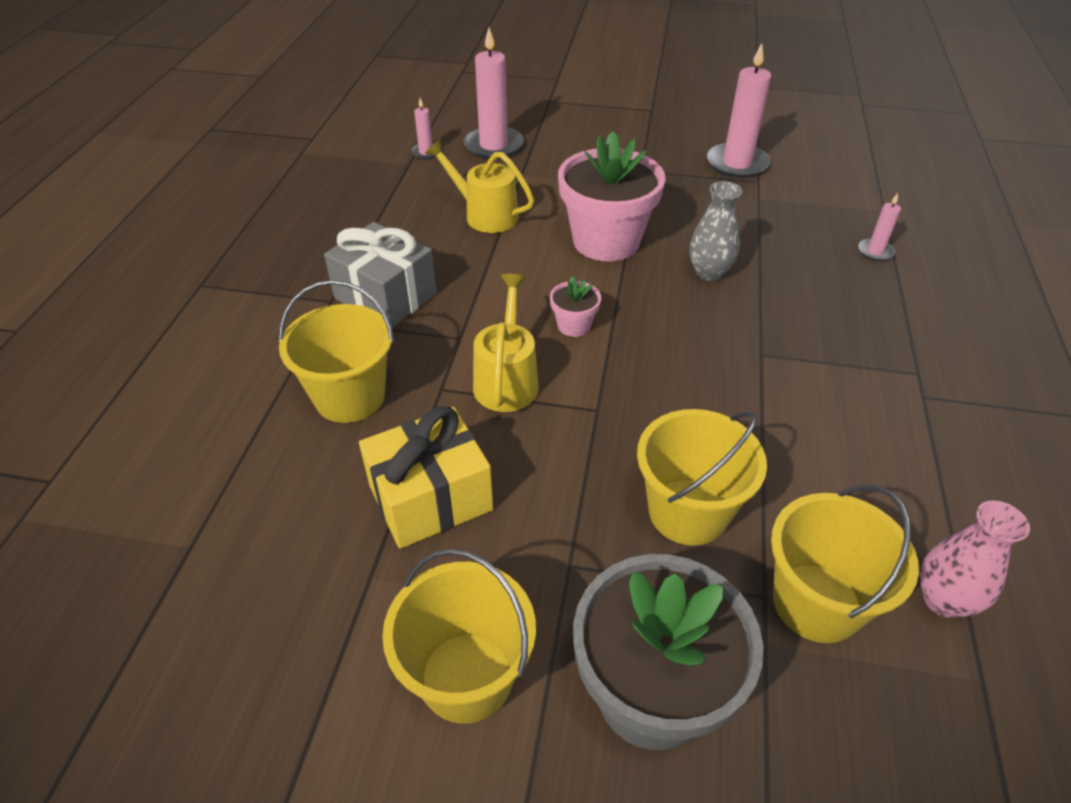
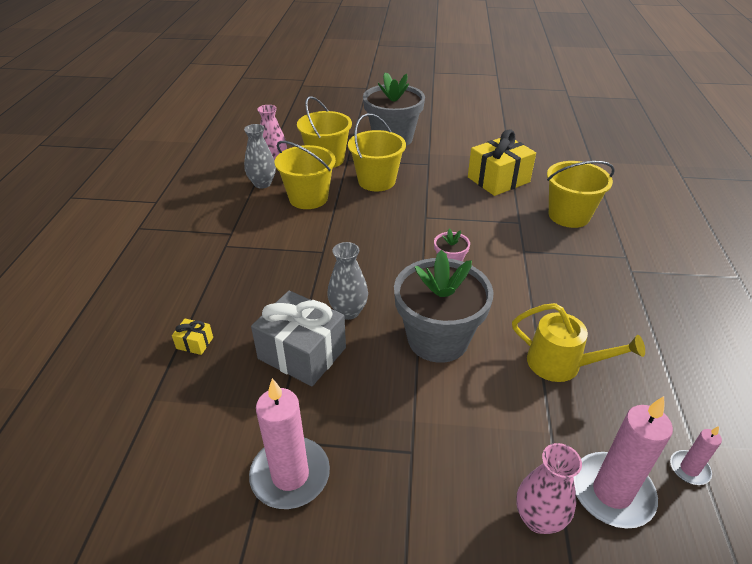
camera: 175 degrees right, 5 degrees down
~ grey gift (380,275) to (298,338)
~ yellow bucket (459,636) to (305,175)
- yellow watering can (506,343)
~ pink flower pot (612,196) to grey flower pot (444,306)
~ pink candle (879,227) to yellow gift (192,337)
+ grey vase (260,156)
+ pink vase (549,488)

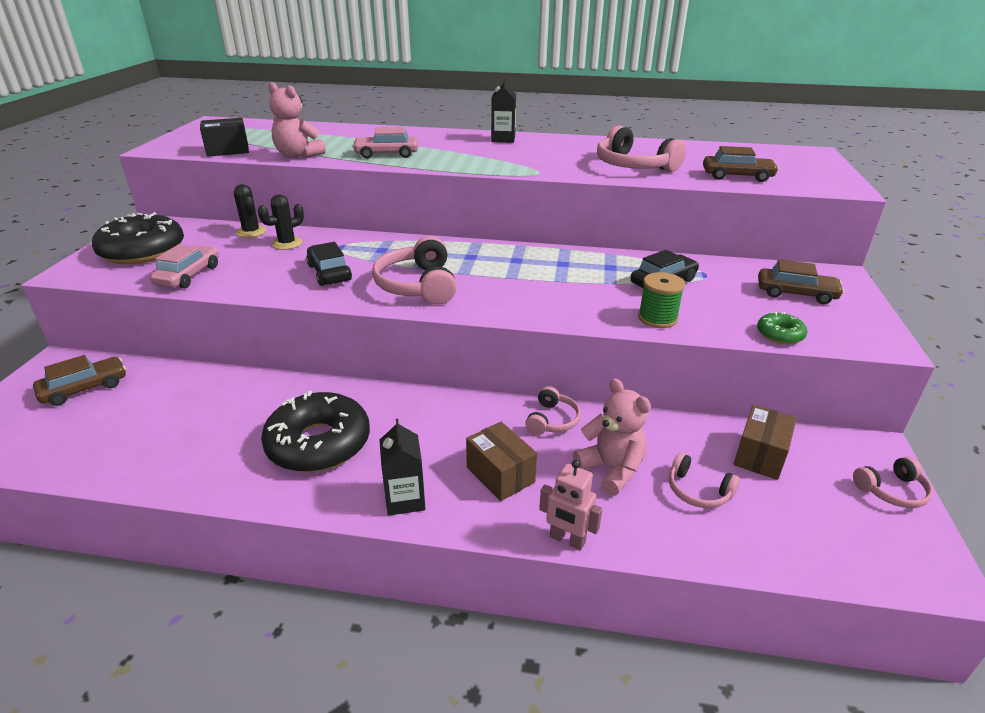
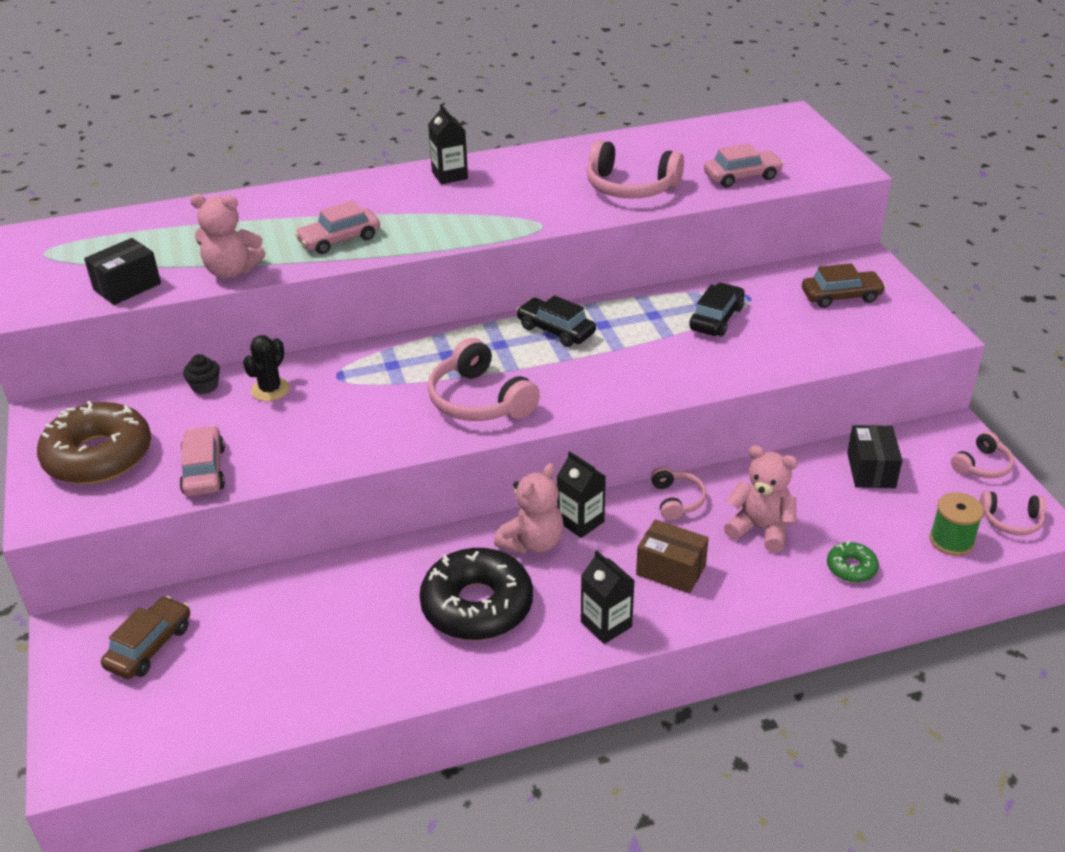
camera: 25 degrees left, 5 degrees up
~ black donut (138,238) to brown donut (94,442)
~ black cactus (250,211) to black cupcake (201,374)
~ black car (329,264) to (556,321)
- pink robot (570,505)
~ green spool (661,300) to (956,524)
~ pink headphones (704,480) to (1013,513)
~ brown car (741,164) to pink car (744,165)
~ brown box (765,442) to black box (874,456)
~ green donut (782,328) to (853,562)
+ pink teddy bear (529,508)
+ black carton (581,494)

- - - - - - -

• [Task]:
Return each line above word for word. Skip the pictures.

• [Written answer]:
camera: 175 degrees right, 5 degrees down
~ grey gift (380,275) to (298,338)
~ yellow bucket (459,636) to (305,175)
- yellow watering can (506,343)
~ pink flower pot (612,196) to grey flower pot (444,306)
~ pink candle (879,227) to yellow gift (192,337)
+ grey vase (260,156)
+ pink vase (549,488)

camera: 25 degrees left, 5 degrees up
~ black donut (138,238) to brown donut (94,442)
~ black cactus (250,211) to black cupcake (201,374)
~ black car (329,264) to (556,321)
- pink robot (570,505)
~ green spool (661,300) to (956,524)
~ pink headphones (704,480) to (1013,513)
~ brown car (741,164) to pink car (744,165)
~ brown box (765,442) to black box (874,456)
~ green donut (782,328) to (853,562)
+ pink teddy bear (529,508)
+ black carton (581,494)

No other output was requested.